[Scene image comparisons]

★ ★ ★ ★

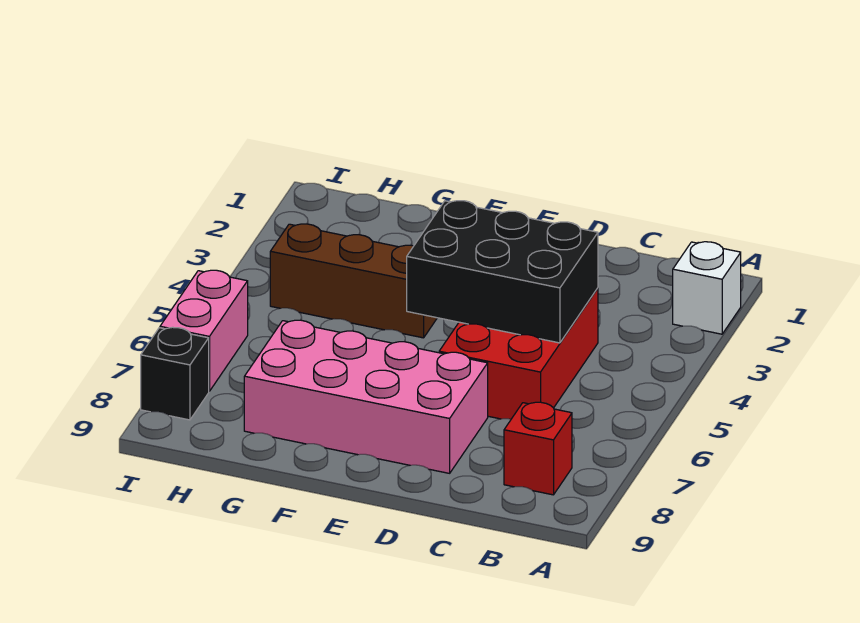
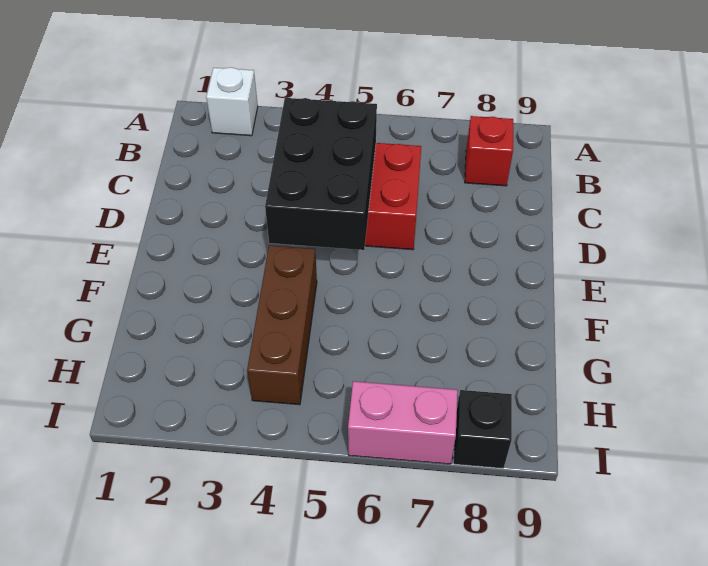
pink brick D7:G8 level 1 -> none

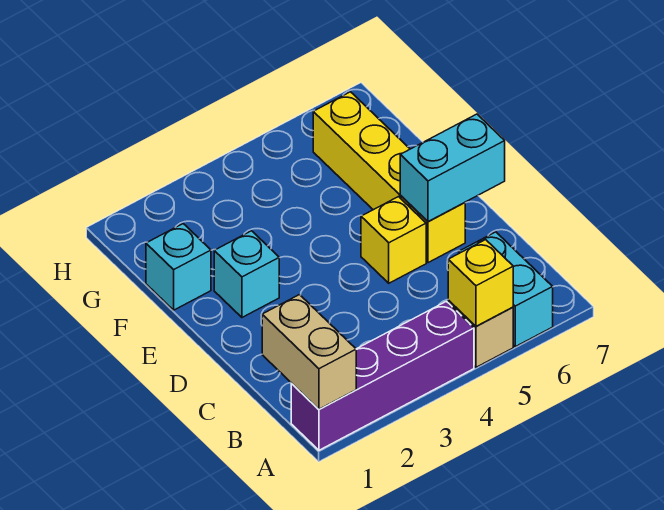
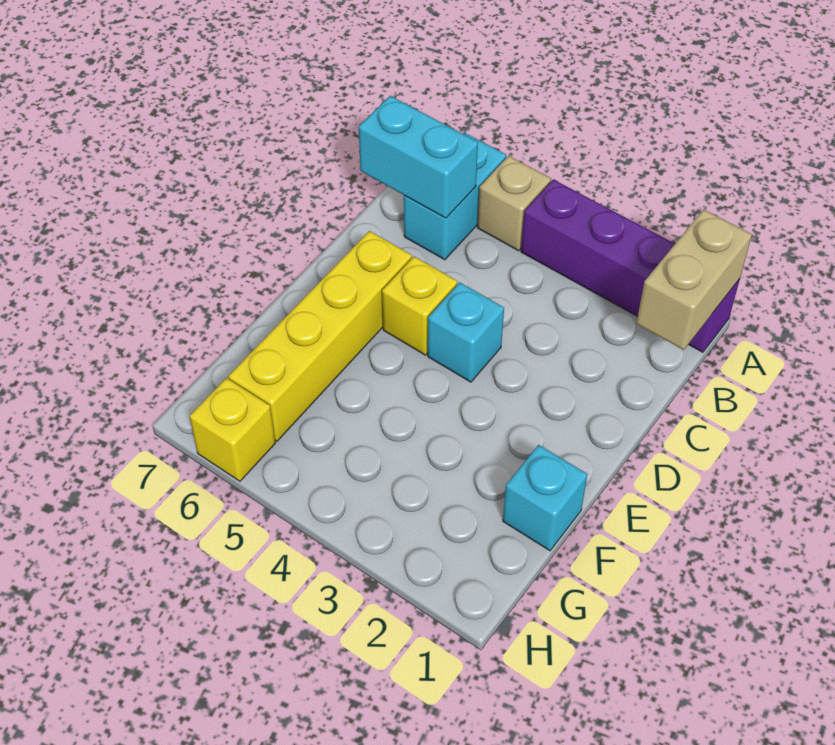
yellow brick A5 level 2 -> yellow brick H6 level 1
cyan brick D6:D7 level 2 -> cyan brick B6:B7 level 2
cyan brick E2 level 1 -> cyan brick D4 level 1

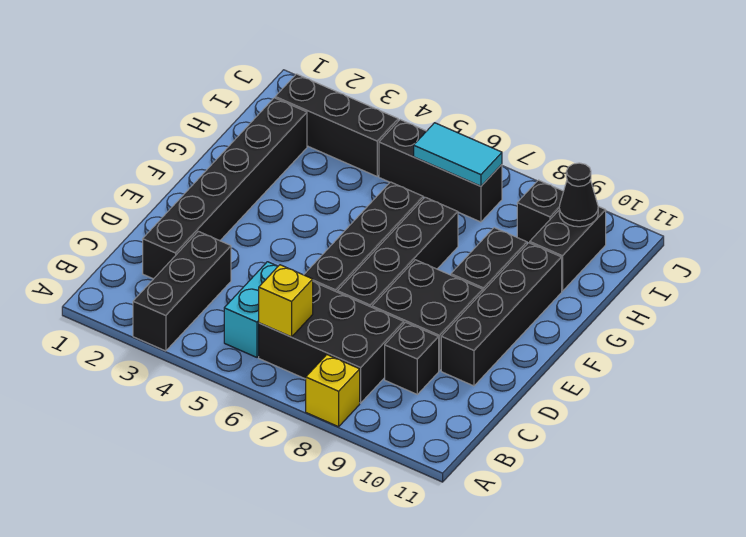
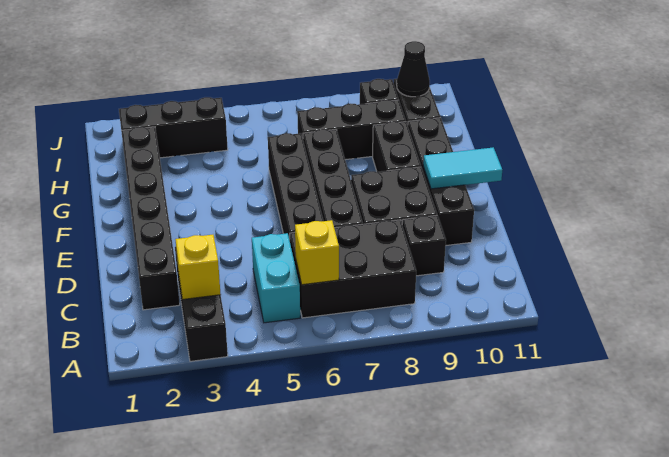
yellow brick A8 level 1 -> yellow brick B3 level 2
black brick I5:I7 level 1 -> black brick H7:H9 level 1
cyan tile I6:I7 level 2 -> cyan tile E10:E11 level 2

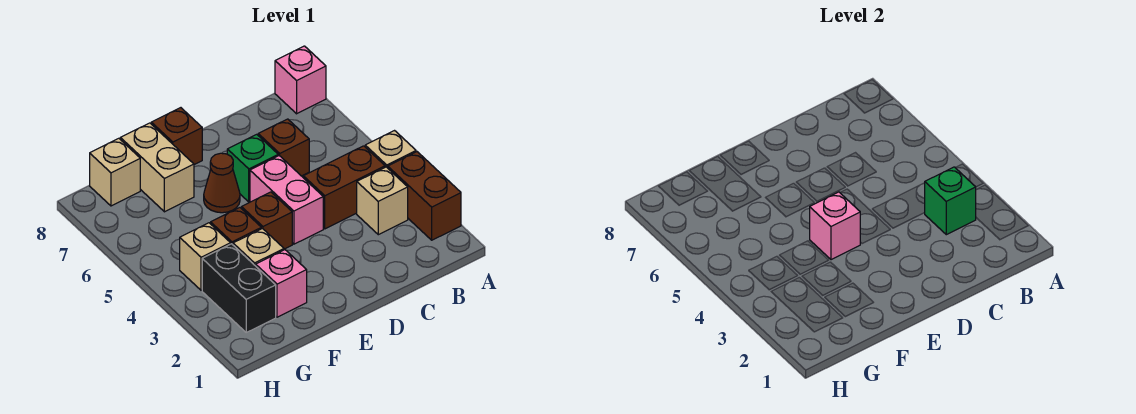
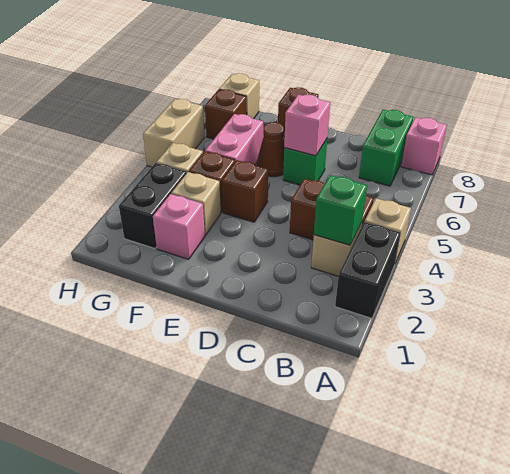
brown brick A2:A3 level 1 -> black brick A2:A3 level 1
none -> green brick B7:B8 level 1
brown brick C6 level 1 -> brown brick G7 level 1
pink brick D4:D5 level 1 -> pink brick F5:F6 level 1
pink brick E4 level 2 -> pink brick D6 level 2
tan brick F7:F8 level 1 -> tan brick H5:H6 level 1

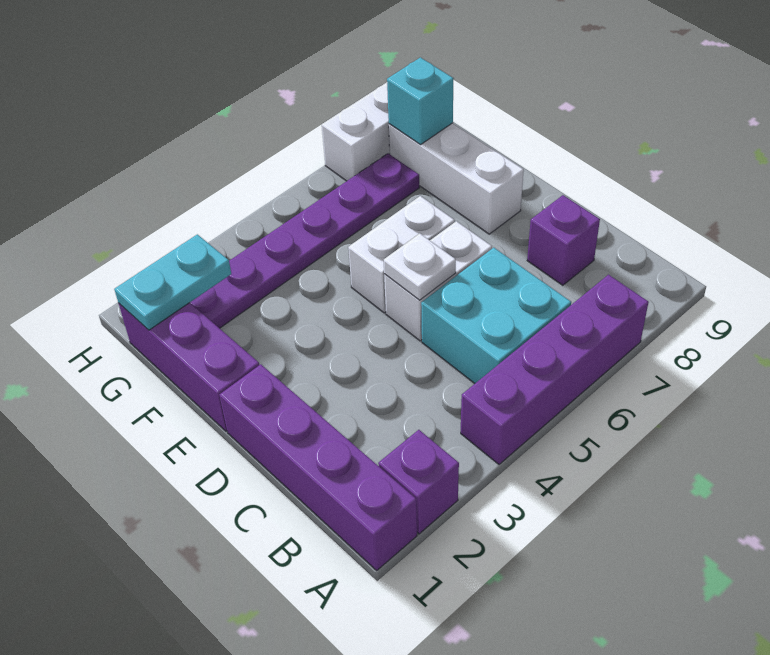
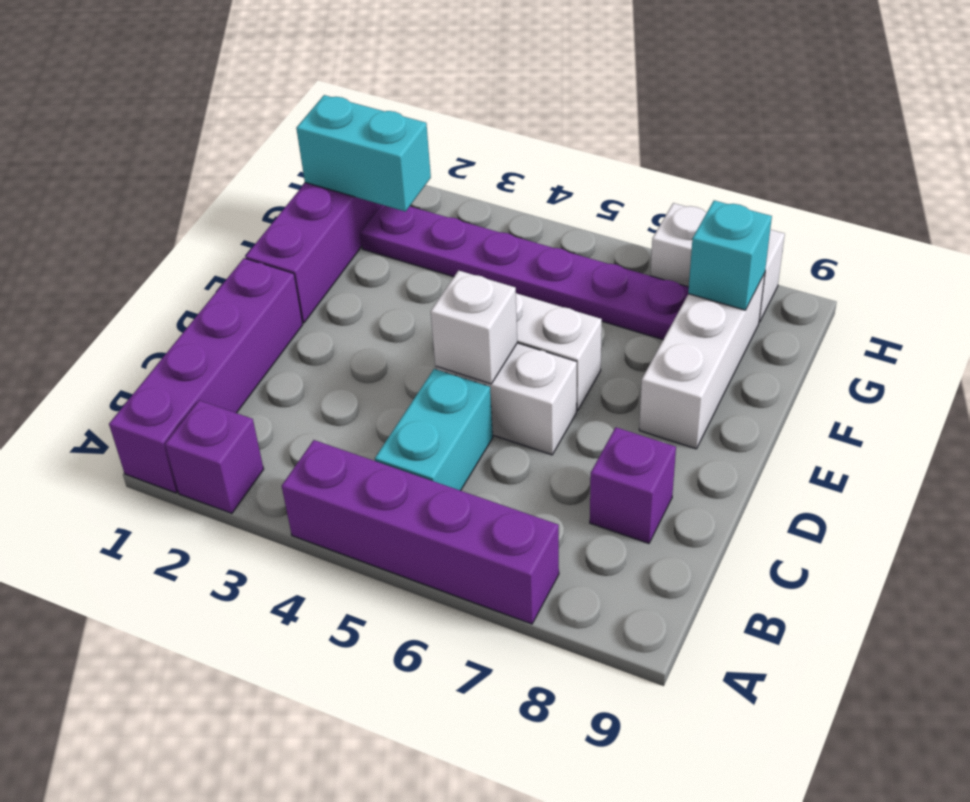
cyan brick B5:C6 level 1 -> cyan brick B5:C5 level 1
white plate D5 level 2 -> white brick D5 level 2
cyan plate G1:G2 level 2 -> cyan brick G1:G2 level 2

★ ★ ★ ★

=== AIM OF THE EXERCISE ===
Give the data again exactly. Keep the images out.

=== ANSWER BOX ===
pink brick D7:G8 level 1 -> none

yellow brick A5 level 2 -> yellow brick H6 level 1
cyan brick D6:D7 level 2 -> cyan brick B6:B7 level 2
cyan brick E2 level 1 -> cyan brick D4 level 1

yellow brick A8 level 1 -> yellow brick B3 level 2
black brick I5:I7 level 1 -> black brick H7:H9 level 1
cyan tile I6:I7 level 2 -> cyan tile E10:E11 level 2

brown brick A2:A3 level 1 -> black brick A2:A3 level 1
none -> green brick B7:B8 level 1
brown brick C6 level 1 -> brown brick G7 level 1
pink brick D4:D5 level 1 -> pink brick F5:F6 level 1
pink brick E4 level 2 -> pink brick D6 level 2
tan brick F7:F8 level 1 -> tan brick H5:H6 level 1

cyan brick B5:C6 level 1 -> cyan brick B5:C5 level 1
white plate D5 level 2 -> white brick D5 level 2
cyan plate G1:G2 level 2 -> cyan brick G1:G2 level 2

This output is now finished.